*** Data extract Section Begins ***
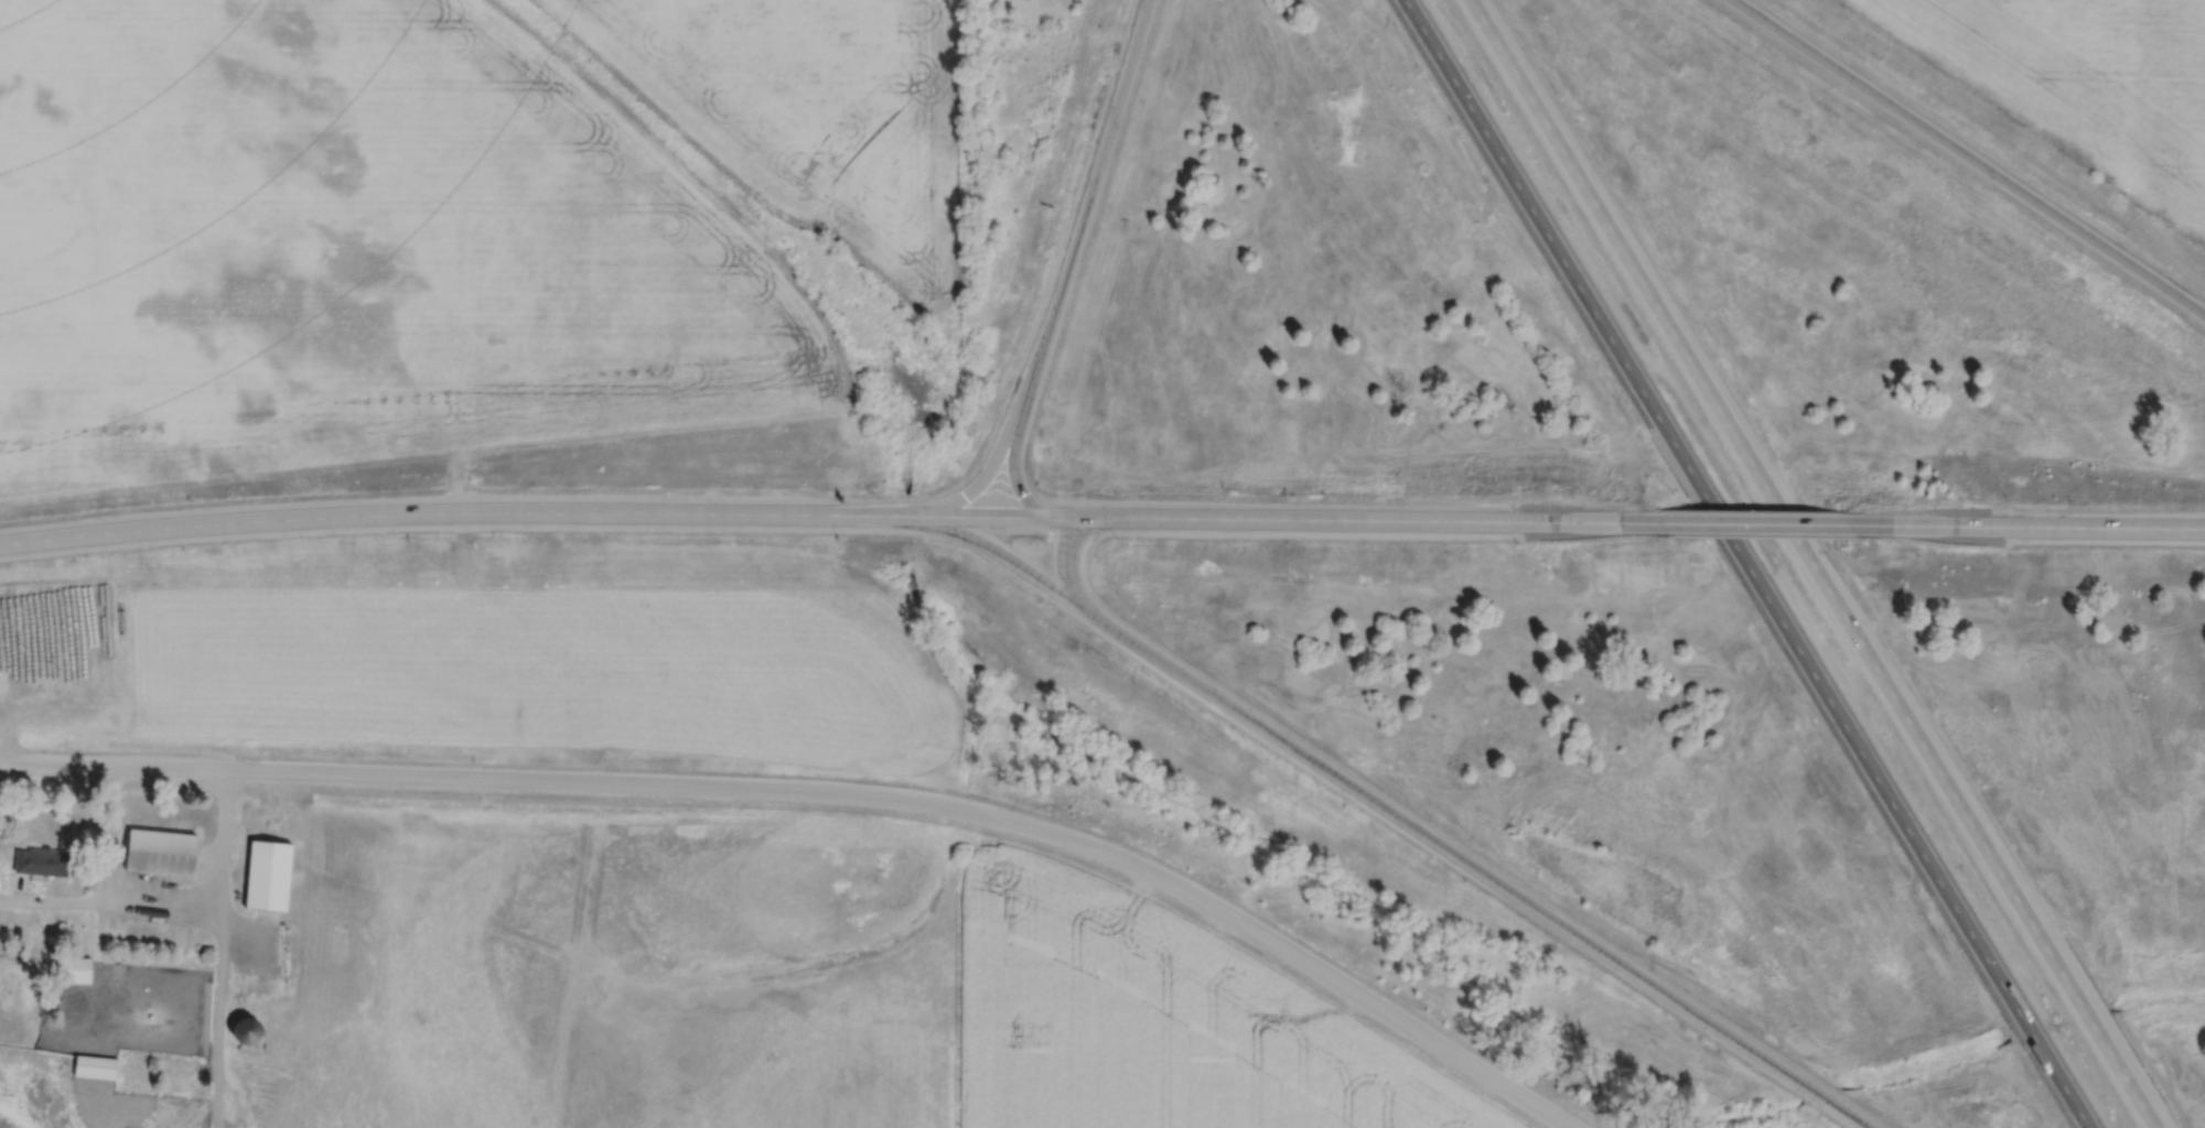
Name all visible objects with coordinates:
road: (1966, 160)
road: (1549, 247)
road: (1064, 258)
road: (749, 513)
road: (1714, 517)
road: (258, 518)
road: (1321, 520)
road: (1755, 523)
road: (2026, 525)
road: (1009, 560)
road: (1810, 564)
road: (826, 791)
road: (1905, 832)
road: (1439, 840)
building: (162, 850)
building: (42, 858)
building: (269, 873)
building: (1, 877)
building: (77, 968)
building: (96, 1065)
*** Data extract Section Ends ***
# Job item:
Gather each line in these records that contains the string "building".

# Exercise answer:
building: (162, 850)
building: (42, 858)
building: (269, 873)
building: (1, 877)
building: (77, 968)
building: (96, 1065)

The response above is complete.